-- Opening Marker --

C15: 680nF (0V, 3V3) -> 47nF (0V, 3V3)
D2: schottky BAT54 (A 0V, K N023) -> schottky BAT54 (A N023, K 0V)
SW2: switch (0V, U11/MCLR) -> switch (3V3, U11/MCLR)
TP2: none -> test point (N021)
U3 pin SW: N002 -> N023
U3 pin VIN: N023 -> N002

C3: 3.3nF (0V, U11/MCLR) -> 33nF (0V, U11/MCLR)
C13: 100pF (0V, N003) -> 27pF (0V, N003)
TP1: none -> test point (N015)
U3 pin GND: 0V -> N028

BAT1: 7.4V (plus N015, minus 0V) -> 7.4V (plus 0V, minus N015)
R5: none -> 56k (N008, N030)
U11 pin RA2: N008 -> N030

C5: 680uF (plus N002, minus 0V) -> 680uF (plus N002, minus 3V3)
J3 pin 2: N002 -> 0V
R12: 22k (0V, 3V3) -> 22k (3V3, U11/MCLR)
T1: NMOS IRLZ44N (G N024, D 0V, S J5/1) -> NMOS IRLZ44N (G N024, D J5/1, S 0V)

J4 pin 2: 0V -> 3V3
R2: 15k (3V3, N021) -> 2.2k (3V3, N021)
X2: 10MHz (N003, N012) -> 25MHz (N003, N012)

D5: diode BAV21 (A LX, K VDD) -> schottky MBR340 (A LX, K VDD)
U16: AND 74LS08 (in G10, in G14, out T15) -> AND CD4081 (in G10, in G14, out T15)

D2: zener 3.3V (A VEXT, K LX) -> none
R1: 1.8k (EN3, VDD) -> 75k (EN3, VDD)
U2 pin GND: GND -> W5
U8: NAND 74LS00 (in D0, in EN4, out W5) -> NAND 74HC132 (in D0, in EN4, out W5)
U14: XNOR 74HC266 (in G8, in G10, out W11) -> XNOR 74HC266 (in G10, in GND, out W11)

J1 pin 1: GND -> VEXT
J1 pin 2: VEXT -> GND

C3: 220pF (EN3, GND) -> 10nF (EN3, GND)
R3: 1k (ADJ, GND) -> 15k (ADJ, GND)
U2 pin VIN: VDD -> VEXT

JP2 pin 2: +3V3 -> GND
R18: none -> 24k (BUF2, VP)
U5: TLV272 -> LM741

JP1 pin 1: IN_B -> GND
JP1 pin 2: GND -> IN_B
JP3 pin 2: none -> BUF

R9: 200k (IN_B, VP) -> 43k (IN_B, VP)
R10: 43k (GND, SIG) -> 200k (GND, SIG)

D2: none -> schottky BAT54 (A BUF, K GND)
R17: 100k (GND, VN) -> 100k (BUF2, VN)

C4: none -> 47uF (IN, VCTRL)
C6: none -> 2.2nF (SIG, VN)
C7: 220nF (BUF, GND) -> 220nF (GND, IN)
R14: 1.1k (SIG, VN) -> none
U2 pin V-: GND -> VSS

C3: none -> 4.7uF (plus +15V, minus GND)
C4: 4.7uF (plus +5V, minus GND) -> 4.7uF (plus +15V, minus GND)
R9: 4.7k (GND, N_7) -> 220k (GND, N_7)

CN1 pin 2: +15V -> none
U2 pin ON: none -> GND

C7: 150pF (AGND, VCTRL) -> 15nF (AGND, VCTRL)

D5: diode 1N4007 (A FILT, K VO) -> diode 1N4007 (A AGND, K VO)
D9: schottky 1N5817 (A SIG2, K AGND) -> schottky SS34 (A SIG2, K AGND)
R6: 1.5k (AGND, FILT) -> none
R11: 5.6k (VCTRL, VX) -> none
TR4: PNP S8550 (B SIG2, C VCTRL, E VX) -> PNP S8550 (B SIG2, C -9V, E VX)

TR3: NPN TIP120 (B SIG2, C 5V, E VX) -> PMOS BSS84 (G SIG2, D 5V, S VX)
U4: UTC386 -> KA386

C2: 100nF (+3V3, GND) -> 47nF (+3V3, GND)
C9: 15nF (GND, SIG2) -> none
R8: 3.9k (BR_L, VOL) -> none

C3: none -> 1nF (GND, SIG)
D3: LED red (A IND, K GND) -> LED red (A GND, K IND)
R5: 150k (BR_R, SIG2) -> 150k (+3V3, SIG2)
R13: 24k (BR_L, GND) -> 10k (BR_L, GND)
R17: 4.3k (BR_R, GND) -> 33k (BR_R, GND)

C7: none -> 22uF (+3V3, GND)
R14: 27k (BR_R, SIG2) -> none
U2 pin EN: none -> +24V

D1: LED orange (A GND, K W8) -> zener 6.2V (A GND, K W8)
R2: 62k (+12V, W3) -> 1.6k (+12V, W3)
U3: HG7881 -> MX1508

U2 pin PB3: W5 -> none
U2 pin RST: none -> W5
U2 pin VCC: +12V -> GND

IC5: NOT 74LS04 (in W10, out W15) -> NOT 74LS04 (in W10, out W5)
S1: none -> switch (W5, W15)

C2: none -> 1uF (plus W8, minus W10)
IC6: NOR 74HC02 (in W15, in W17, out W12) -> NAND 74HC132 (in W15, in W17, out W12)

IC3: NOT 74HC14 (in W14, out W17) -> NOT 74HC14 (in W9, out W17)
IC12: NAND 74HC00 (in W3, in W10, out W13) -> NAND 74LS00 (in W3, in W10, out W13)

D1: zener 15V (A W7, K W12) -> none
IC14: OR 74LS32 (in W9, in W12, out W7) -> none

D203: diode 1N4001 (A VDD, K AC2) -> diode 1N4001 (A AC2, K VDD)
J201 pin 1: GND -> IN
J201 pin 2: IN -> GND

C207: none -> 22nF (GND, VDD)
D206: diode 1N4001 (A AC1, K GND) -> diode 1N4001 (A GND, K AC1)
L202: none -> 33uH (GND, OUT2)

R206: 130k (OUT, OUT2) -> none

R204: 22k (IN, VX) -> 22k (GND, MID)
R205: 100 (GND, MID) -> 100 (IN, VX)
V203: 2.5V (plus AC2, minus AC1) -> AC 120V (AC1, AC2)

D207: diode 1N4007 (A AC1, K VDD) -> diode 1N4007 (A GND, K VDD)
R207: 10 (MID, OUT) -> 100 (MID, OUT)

-- Closing Marker --

- [What you are asked to do]
Go through the listing above and copy each line in which the string "point" is found.

- [Completed task]
TP2: none -> test point (N021)
TP1: none -> test point (N015)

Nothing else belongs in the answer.